[Task input Boundary: Start]
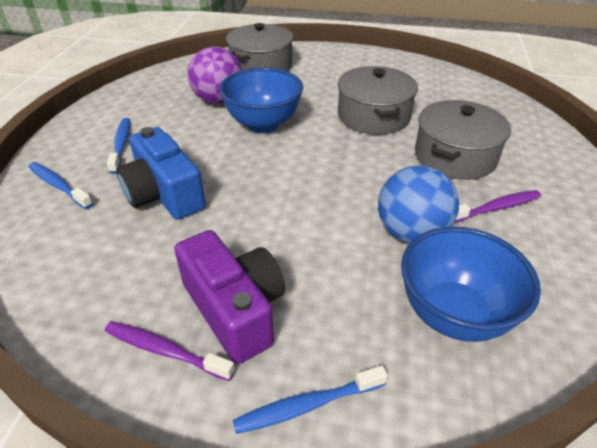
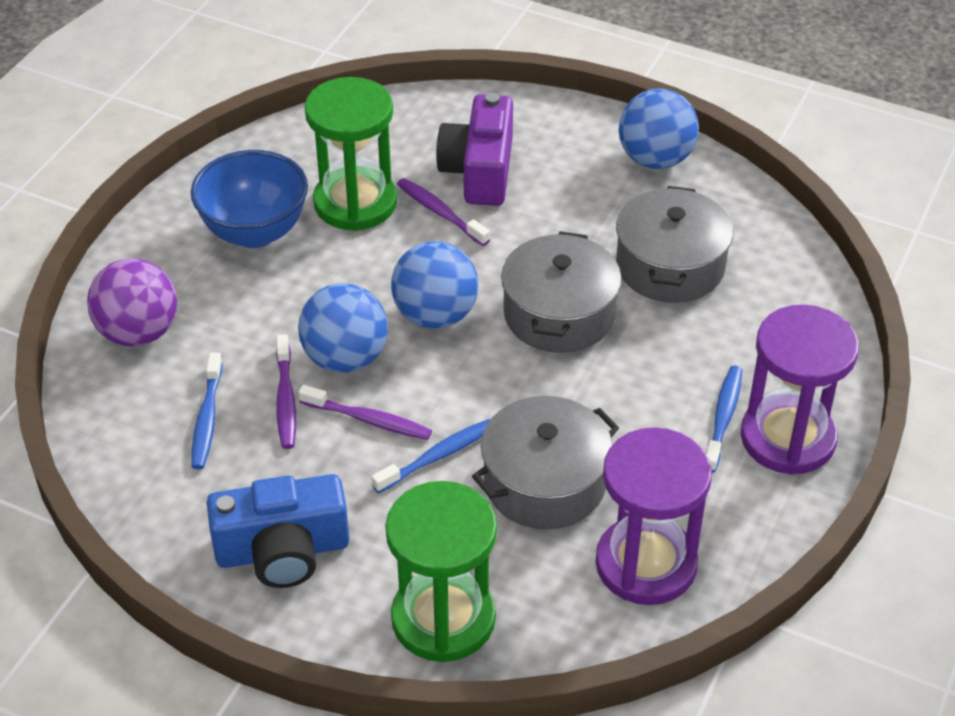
blue ball: 1 -> 3
blue bowl: 2 -> 1
green hourglass: 0 -> 2
purple hourglass: 0 -> 2
purple toothbrush: 2 -> 3

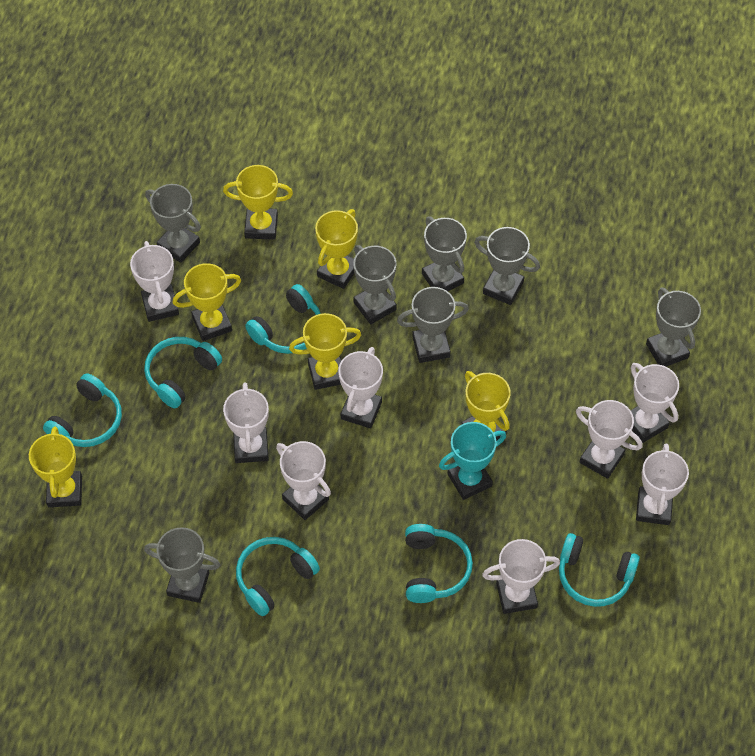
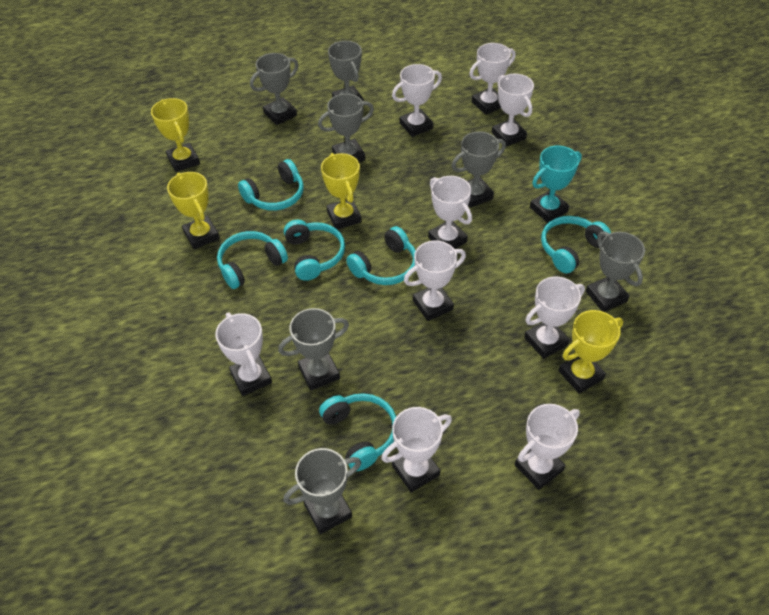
white trophy: 8 -> 9
yellow trophy: 6 -> 4

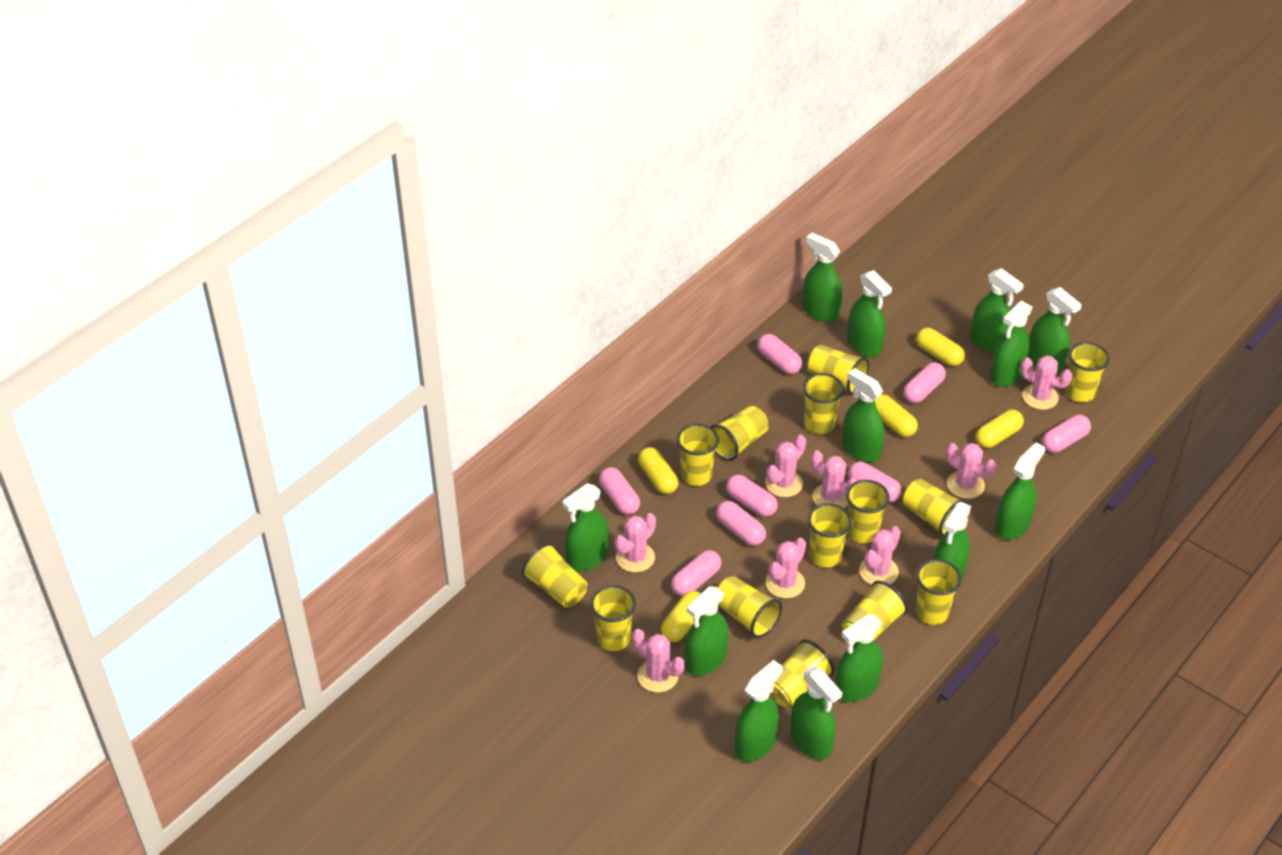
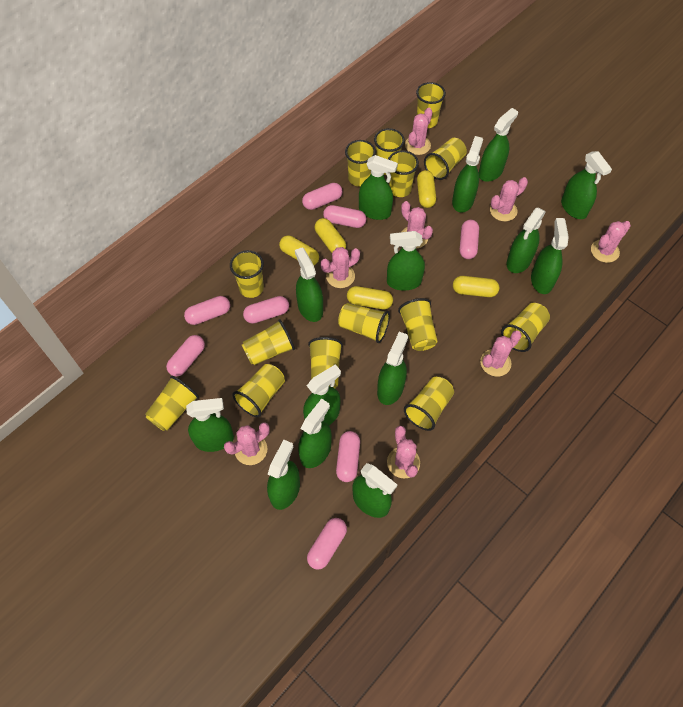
green spray bottle: 13 -> 14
[Task input Boundary: End]
> _Assigned task_
What you produce should repeat the data word for word while omitting all images.

> _Task output_
blue ball: 1 -> 3
blue bowl: 2 -> 1
green hourglass: 0 -> 2
purple hourglass: 0 -> 2
purple toothbrush: 2 -> 3

white trophy: 8 -> 9
yellow trophy: 6 -> 4

green spray bottle: 13 -> 14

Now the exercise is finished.